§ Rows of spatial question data
+--
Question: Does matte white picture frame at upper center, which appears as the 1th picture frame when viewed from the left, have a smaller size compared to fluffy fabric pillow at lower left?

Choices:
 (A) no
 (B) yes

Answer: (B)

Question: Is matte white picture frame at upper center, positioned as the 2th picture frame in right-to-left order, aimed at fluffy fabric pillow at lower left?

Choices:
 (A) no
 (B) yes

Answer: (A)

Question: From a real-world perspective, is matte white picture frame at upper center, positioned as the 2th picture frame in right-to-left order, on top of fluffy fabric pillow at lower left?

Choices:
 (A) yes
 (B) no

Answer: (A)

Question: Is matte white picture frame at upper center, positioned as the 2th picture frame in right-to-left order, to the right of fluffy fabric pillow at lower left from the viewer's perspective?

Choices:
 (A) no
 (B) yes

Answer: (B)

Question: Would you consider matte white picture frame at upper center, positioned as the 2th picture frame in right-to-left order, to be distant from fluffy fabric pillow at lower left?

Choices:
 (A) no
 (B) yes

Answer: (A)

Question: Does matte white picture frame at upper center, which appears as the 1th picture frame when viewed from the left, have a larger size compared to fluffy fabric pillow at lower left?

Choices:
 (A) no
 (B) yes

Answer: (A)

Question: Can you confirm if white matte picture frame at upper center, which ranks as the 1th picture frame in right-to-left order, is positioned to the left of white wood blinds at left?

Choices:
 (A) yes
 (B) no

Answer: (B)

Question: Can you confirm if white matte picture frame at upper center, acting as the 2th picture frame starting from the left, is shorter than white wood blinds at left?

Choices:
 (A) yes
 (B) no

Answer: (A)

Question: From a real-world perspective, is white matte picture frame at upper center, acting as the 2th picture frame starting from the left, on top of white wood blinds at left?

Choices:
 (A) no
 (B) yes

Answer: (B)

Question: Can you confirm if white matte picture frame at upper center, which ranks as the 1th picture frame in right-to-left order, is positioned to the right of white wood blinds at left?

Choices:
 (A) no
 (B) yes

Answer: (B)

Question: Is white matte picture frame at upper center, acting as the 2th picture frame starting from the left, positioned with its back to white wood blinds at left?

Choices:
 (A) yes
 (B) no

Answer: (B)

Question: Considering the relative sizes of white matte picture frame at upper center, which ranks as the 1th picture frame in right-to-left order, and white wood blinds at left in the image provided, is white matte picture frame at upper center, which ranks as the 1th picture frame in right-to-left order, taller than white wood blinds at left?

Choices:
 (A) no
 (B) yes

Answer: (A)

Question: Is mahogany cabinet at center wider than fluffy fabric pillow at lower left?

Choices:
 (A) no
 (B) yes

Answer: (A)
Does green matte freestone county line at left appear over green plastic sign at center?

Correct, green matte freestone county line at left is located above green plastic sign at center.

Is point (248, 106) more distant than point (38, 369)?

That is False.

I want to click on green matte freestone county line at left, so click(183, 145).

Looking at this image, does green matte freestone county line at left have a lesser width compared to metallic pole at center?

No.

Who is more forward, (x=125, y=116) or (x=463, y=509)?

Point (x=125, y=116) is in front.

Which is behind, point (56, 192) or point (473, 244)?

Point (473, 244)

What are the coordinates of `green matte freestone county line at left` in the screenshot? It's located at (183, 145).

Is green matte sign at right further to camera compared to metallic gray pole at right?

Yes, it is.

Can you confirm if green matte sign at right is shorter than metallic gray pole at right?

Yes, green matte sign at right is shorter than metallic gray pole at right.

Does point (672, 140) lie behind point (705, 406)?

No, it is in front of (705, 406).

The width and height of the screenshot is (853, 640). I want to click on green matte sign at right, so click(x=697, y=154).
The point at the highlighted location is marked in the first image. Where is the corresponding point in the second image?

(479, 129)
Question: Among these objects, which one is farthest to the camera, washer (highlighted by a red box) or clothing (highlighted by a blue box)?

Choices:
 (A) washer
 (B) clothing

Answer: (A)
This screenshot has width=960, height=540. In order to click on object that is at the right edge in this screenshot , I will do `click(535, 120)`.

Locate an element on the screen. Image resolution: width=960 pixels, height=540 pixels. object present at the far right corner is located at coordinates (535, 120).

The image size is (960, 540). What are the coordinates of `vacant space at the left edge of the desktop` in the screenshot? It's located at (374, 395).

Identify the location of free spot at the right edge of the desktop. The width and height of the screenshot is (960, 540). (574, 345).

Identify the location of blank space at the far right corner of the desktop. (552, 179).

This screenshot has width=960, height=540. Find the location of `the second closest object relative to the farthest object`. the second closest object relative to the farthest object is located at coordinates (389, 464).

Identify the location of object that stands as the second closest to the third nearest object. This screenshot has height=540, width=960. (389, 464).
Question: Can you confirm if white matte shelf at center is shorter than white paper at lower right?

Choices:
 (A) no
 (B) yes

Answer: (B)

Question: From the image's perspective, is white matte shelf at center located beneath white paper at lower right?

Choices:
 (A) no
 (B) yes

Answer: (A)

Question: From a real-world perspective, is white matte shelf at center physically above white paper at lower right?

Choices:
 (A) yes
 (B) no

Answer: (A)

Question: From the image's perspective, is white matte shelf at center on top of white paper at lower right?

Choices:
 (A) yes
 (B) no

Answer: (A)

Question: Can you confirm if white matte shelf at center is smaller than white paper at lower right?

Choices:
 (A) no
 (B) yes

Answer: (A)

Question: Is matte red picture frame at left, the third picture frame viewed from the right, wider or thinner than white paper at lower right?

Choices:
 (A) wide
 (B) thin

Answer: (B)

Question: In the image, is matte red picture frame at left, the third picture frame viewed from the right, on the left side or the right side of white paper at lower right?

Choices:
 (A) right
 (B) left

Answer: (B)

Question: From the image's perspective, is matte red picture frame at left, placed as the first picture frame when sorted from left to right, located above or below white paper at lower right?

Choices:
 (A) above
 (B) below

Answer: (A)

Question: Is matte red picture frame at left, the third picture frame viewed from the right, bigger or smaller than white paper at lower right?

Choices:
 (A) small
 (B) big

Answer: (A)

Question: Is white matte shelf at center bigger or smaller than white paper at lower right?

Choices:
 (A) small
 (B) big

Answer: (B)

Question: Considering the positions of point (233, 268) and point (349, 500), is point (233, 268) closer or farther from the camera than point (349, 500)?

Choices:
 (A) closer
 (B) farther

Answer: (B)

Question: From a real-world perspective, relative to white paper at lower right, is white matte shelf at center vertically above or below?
+--
§ Goal
Select every line of the data above that contains the word "front", treating uppercase and lowercase letters as distinct.

§ Reply
Point (x=125, y=116) is in front.
No, it is in front of (705, 406).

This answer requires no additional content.